ACTION ITEM
Lift out all lines below that contain "degrees".

Data excerpts
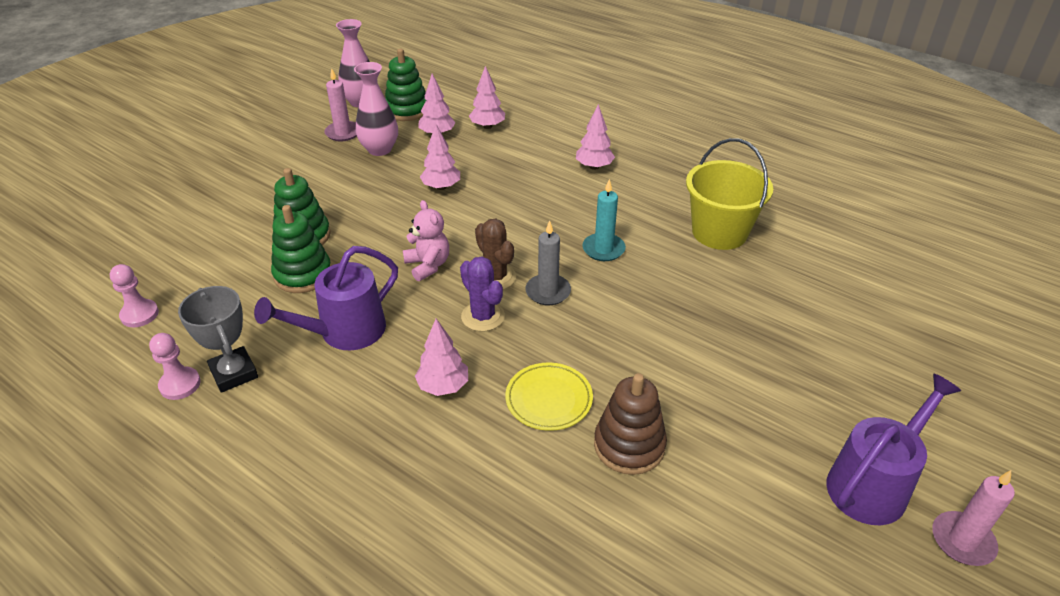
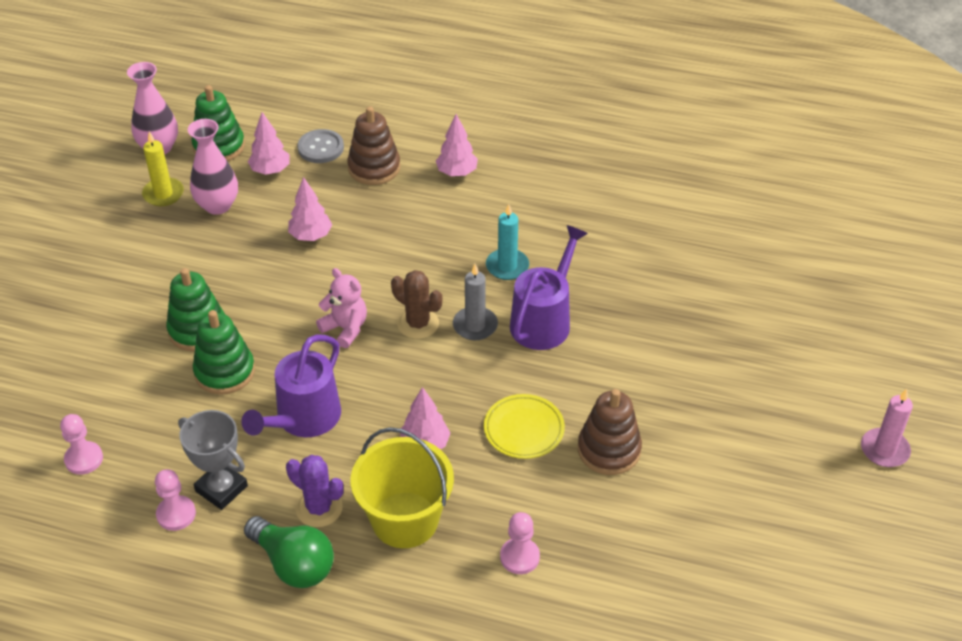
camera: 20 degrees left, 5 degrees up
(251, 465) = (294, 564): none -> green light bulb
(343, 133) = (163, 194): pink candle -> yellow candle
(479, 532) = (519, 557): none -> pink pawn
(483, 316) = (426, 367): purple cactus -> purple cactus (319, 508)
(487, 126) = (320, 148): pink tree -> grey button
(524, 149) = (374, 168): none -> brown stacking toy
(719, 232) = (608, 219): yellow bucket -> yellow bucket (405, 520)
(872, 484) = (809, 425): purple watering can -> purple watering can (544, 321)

--

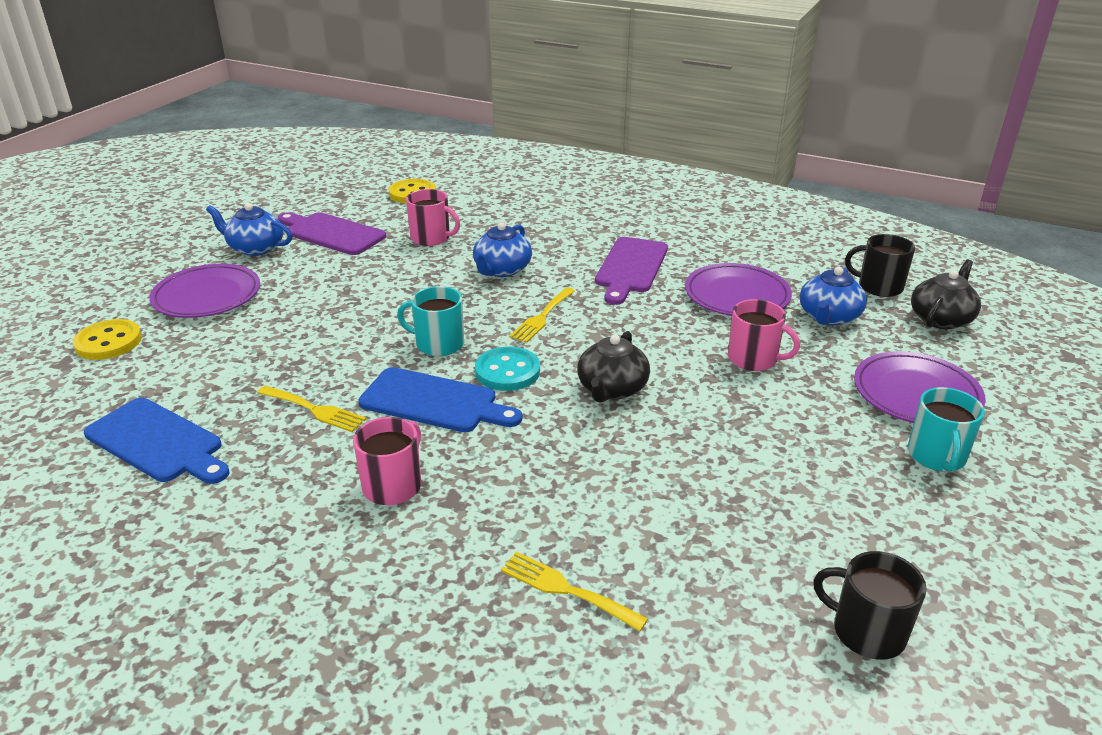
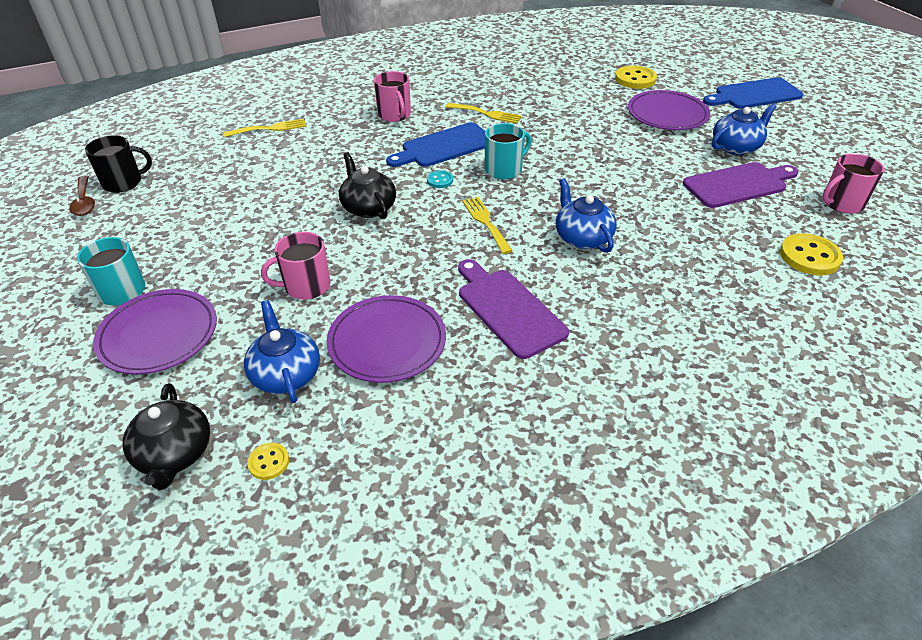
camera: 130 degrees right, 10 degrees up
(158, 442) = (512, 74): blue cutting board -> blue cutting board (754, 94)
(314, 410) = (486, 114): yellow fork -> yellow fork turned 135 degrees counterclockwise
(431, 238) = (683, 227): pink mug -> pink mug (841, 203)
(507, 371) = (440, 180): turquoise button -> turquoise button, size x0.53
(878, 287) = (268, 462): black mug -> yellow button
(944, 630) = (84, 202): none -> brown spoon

==

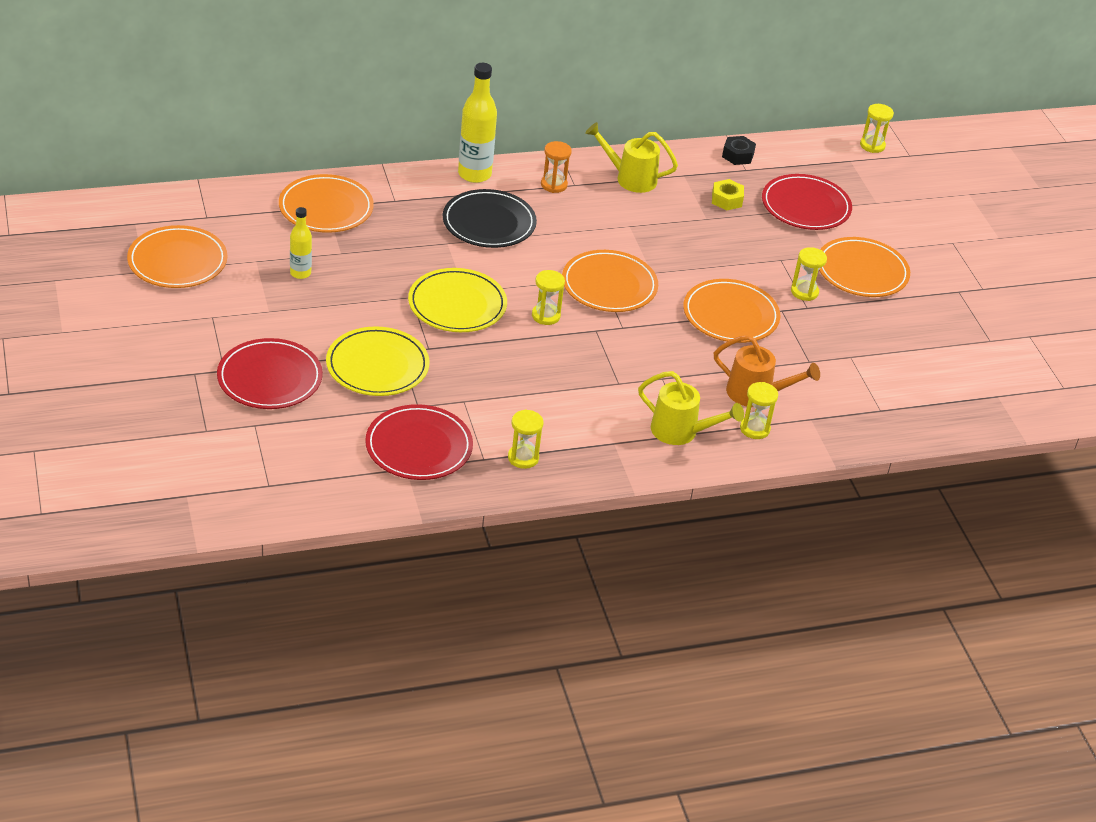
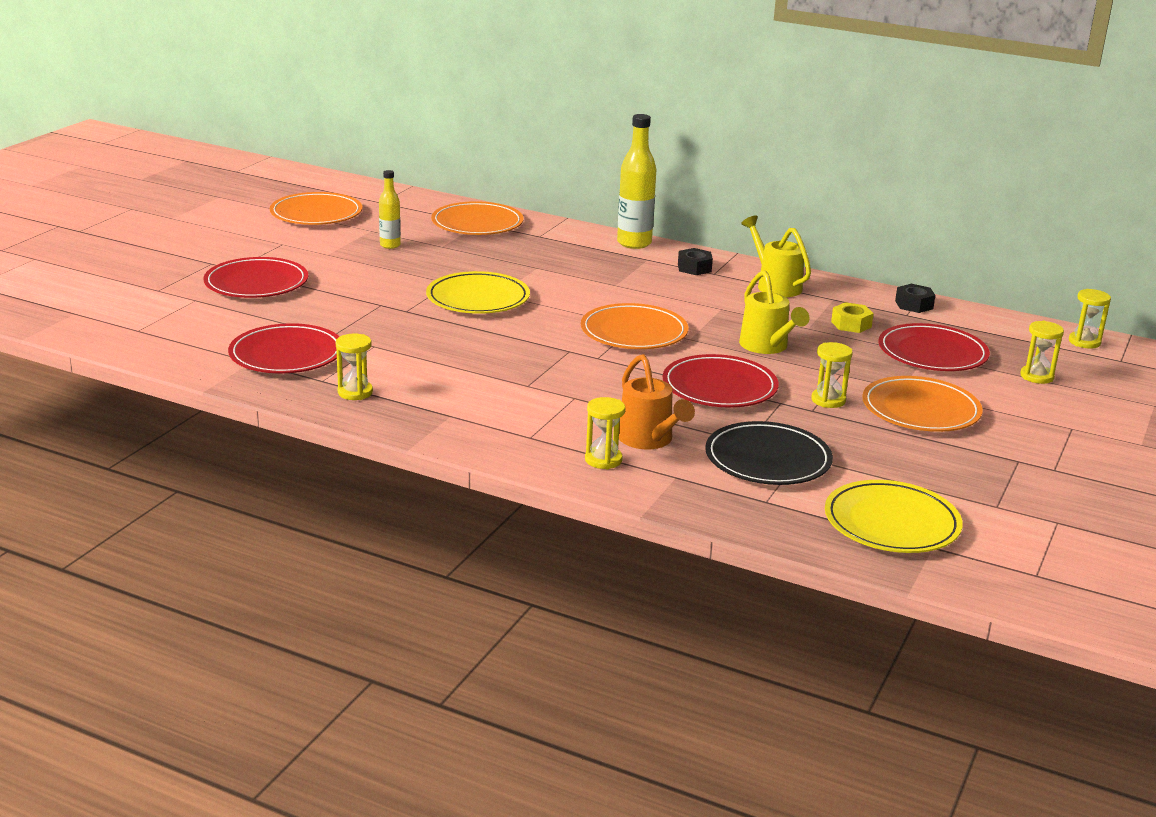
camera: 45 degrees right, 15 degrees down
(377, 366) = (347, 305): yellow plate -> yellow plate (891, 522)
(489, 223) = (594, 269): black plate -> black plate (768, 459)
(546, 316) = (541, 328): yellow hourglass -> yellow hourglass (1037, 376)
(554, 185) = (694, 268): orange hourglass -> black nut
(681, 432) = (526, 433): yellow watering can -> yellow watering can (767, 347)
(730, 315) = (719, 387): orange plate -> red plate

ANSWER FOR THE TASK
camera: 20 degrees left, 5 degrees up
camera: 130 degrees right, 10 degrees up
(314, 410) = (486, 114): yellow fork -> yellow fork turned 135 degrees counterclockwise
camera: 45 degrees right, 15 degrees down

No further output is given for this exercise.